Go through the data below and gather each line containing "PIXELS".

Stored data
------------------------------------------------------------------------

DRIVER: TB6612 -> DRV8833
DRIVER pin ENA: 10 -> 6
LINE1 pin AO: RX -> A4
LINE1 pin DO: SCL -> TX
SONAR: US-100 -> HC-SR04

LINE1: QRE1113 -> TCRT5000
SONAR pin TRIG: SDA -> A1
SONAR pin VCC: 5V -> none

------------------------------------------------------------------------

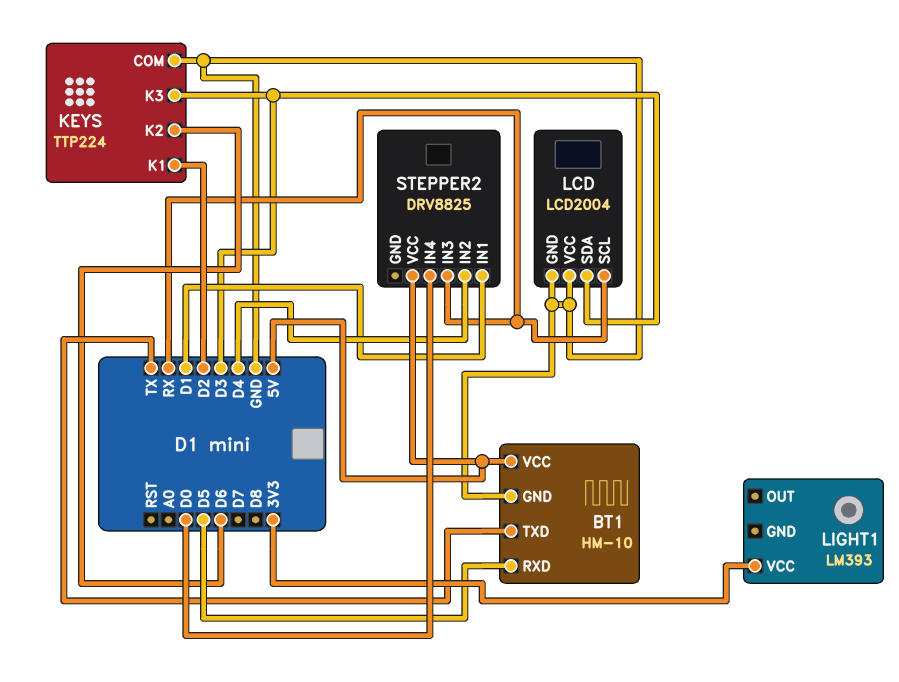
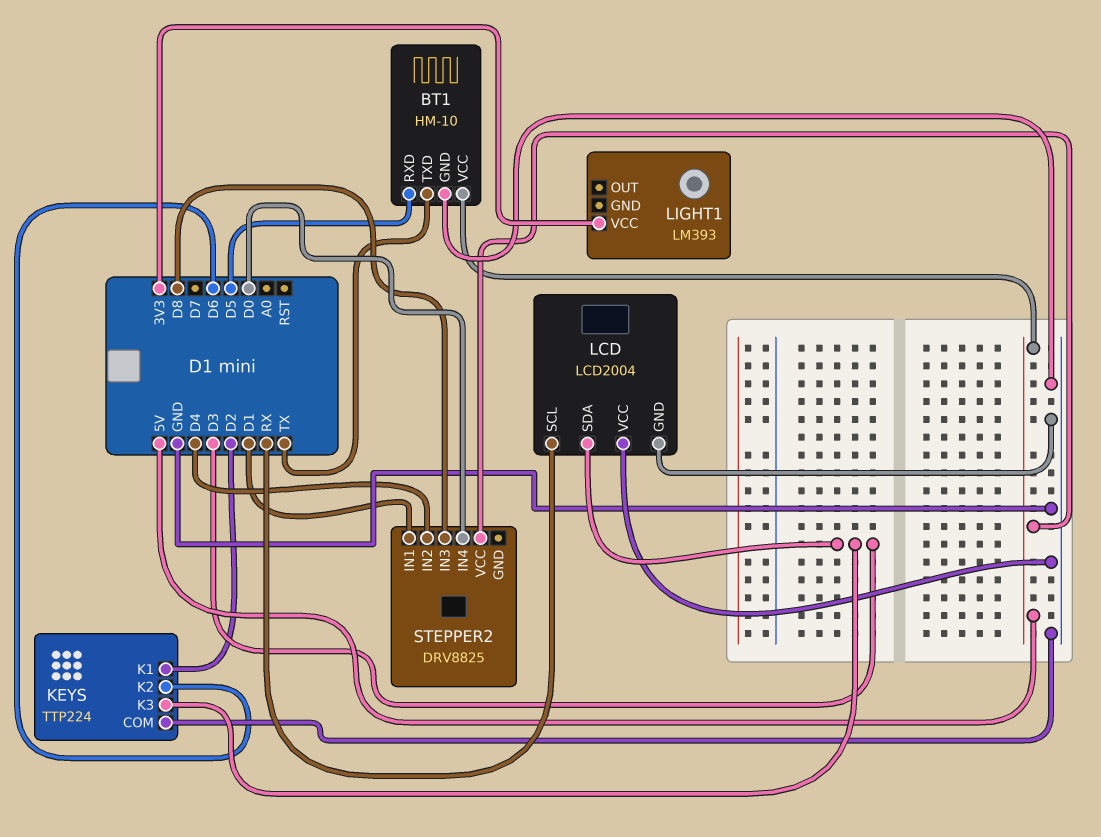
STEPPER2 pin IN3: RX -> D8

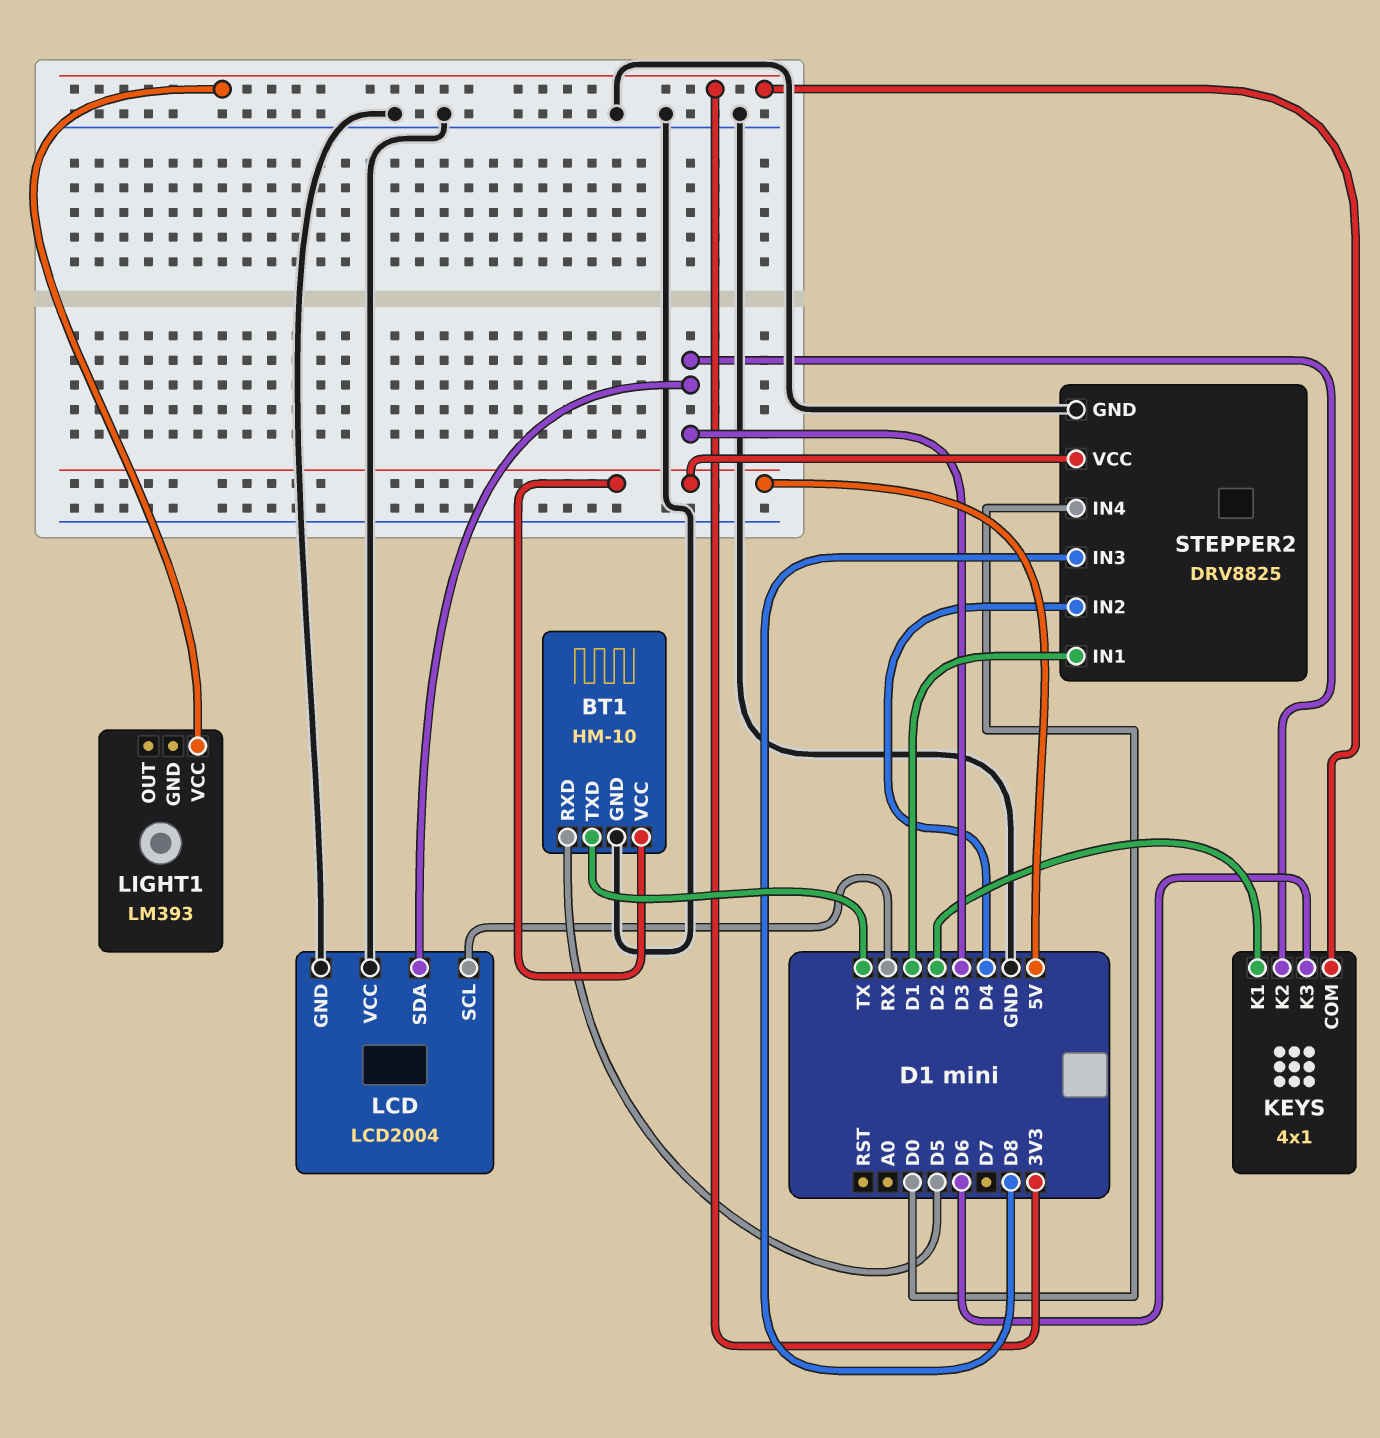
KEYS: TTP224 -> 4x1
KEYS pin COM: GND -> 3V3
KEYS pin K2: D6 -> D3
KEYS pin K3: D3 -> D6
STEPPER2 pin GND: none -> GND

------------------------------------------------------------------------

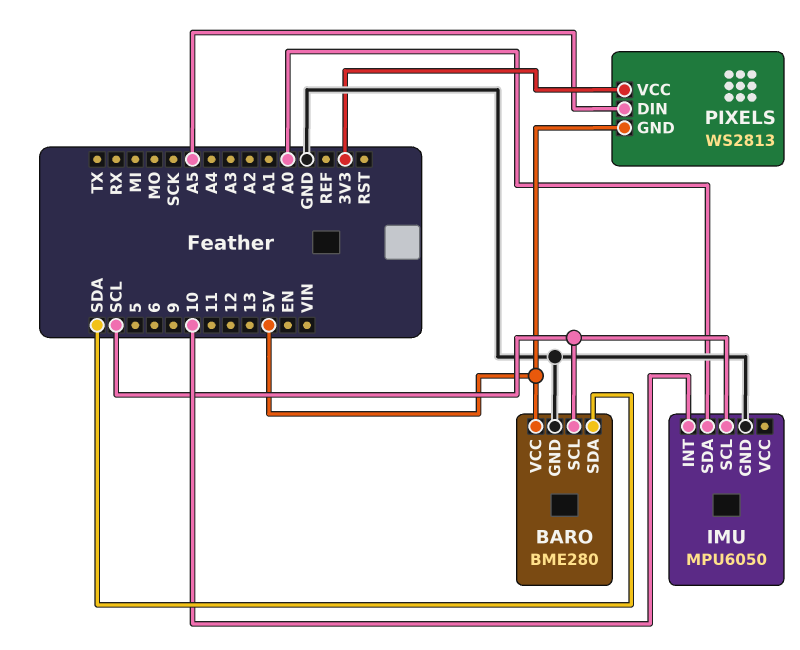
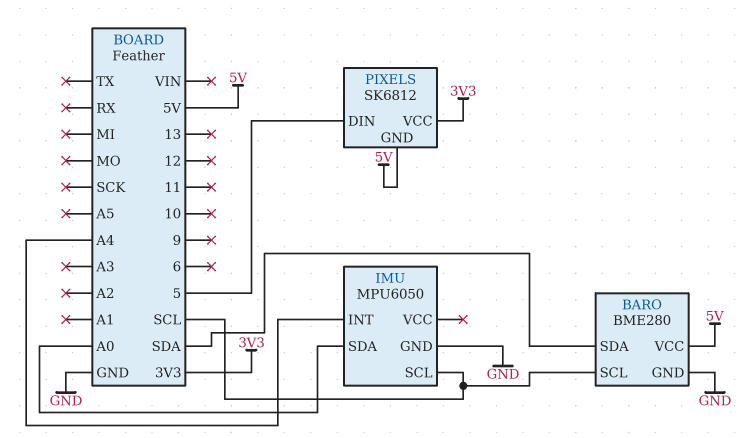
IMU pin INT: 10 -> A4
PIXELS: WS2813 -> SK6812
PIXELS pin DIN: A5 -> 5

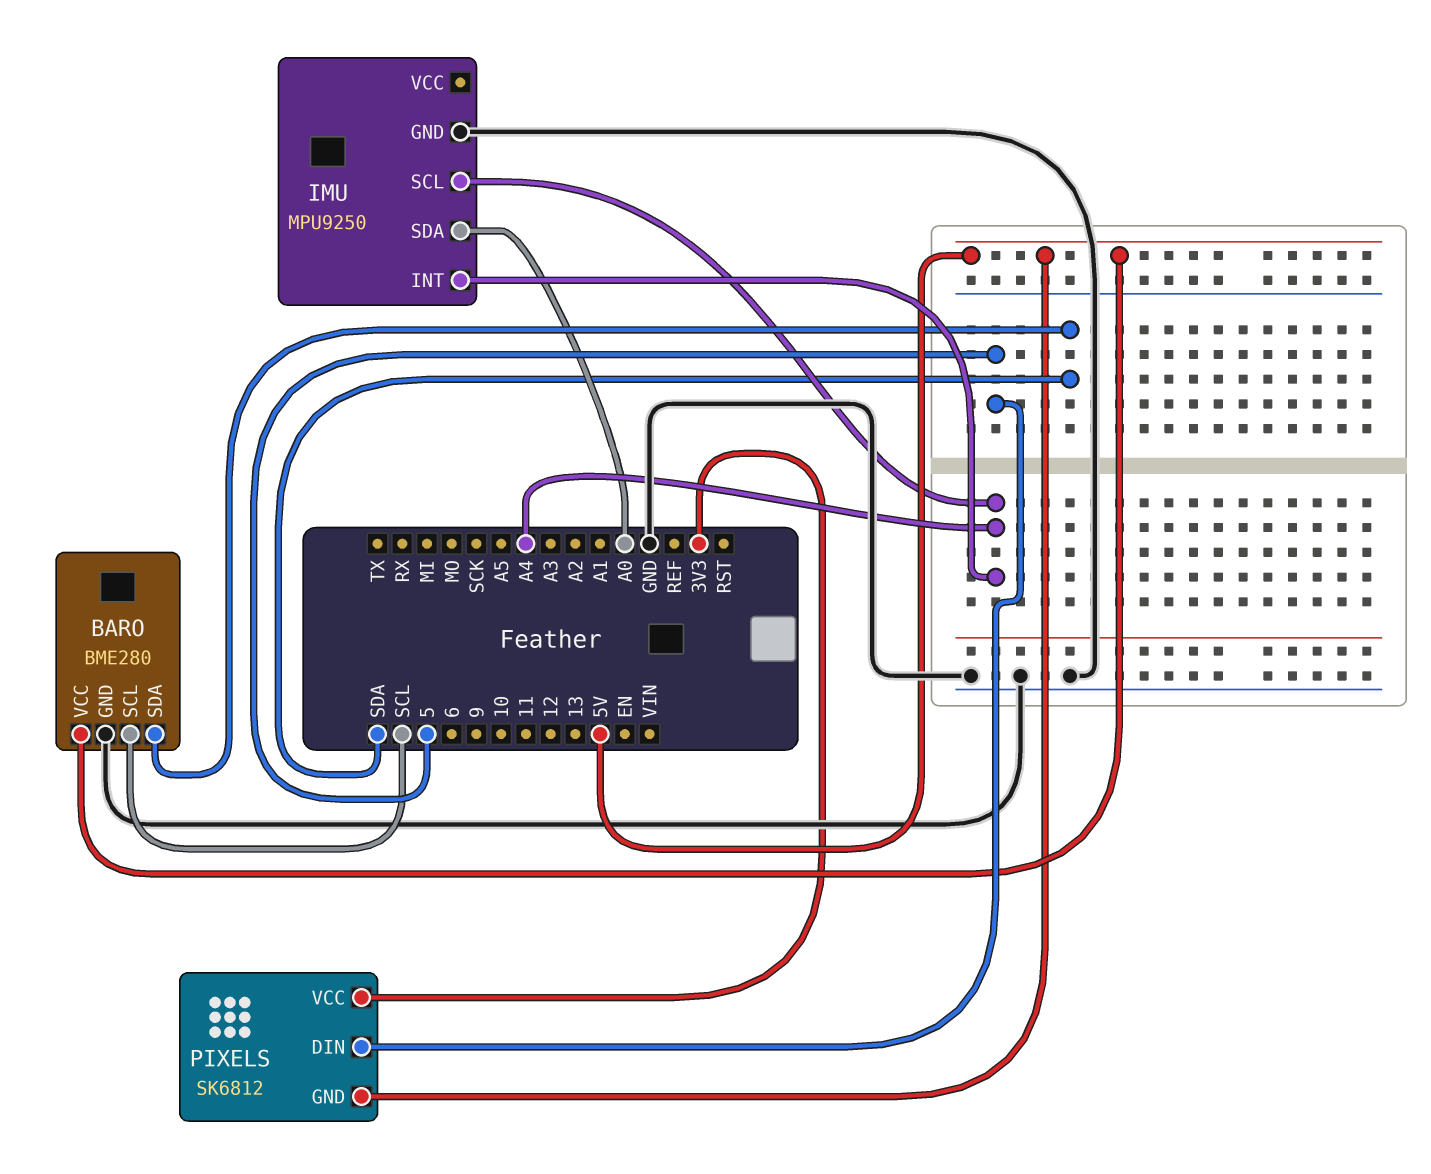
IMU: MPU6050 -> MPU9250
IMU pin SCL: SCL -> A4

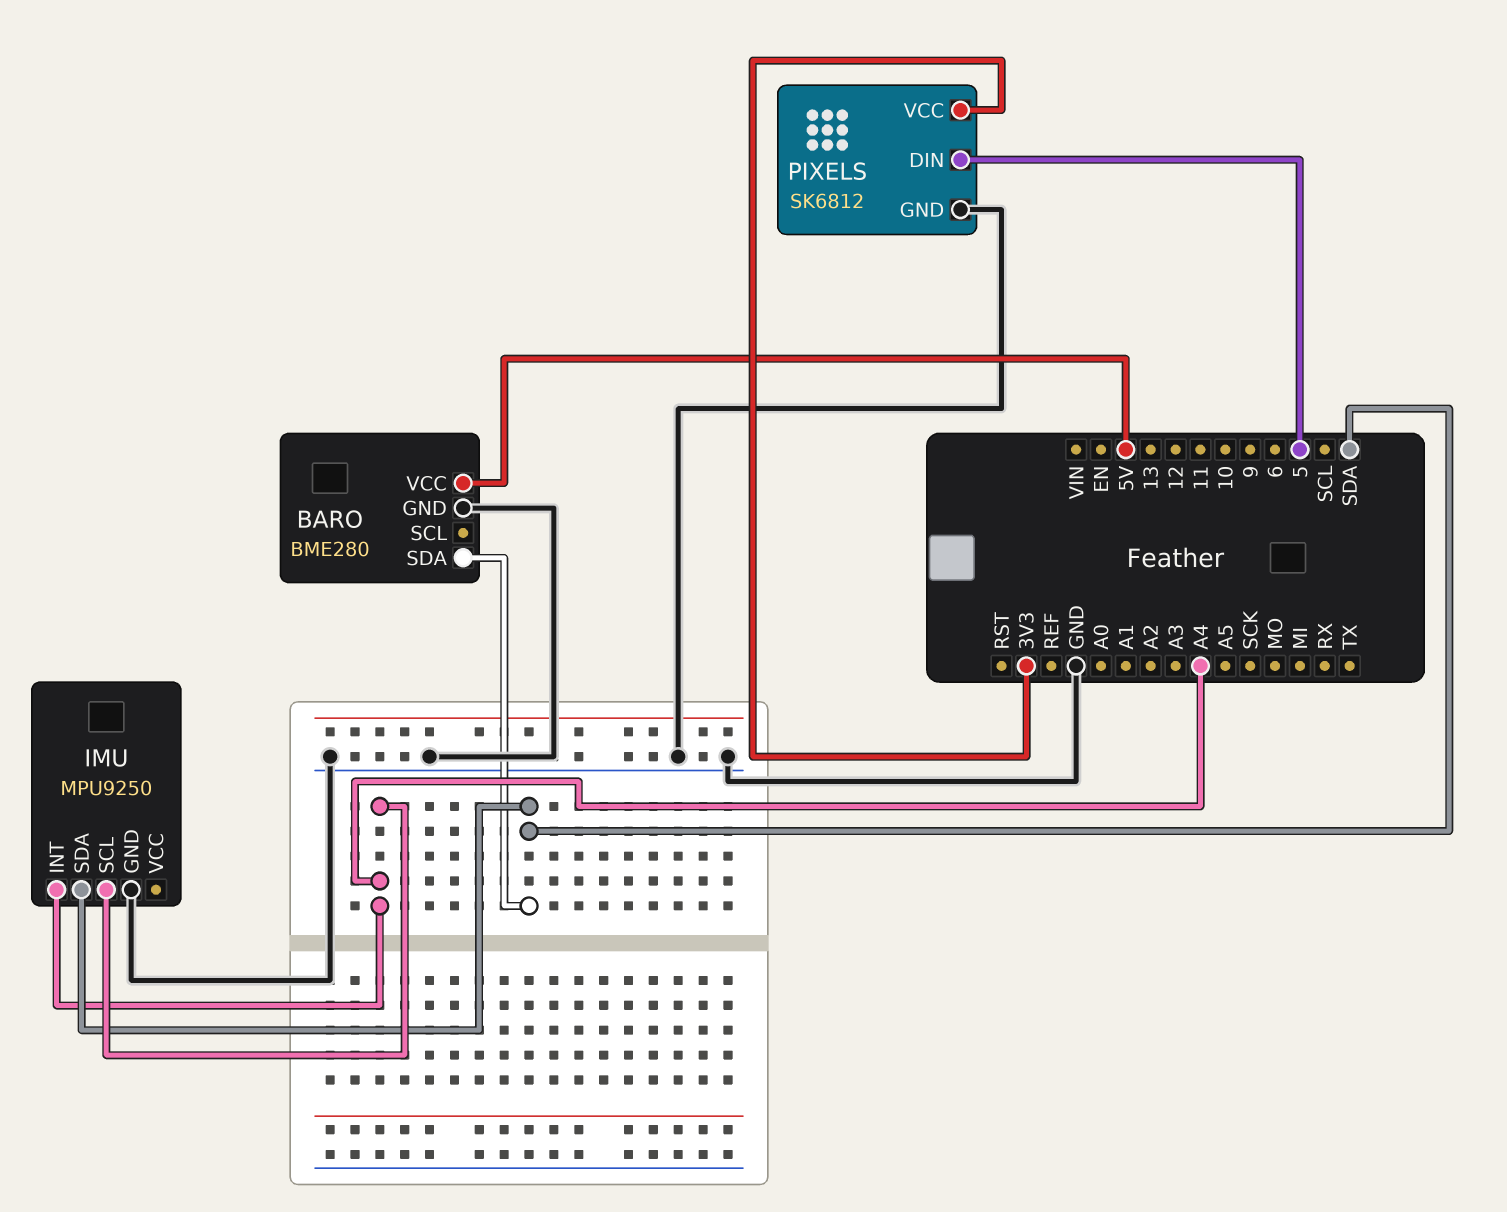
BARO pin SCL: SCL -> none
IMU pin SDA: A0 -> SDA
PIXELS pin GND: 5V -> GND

------------------------------------------------------------------------

_Solution:_
PIXELS: WS2813 -> SK6812
PIXELS pin DIN: A5 -> 5
PIXELS pin GND: 5V -> GND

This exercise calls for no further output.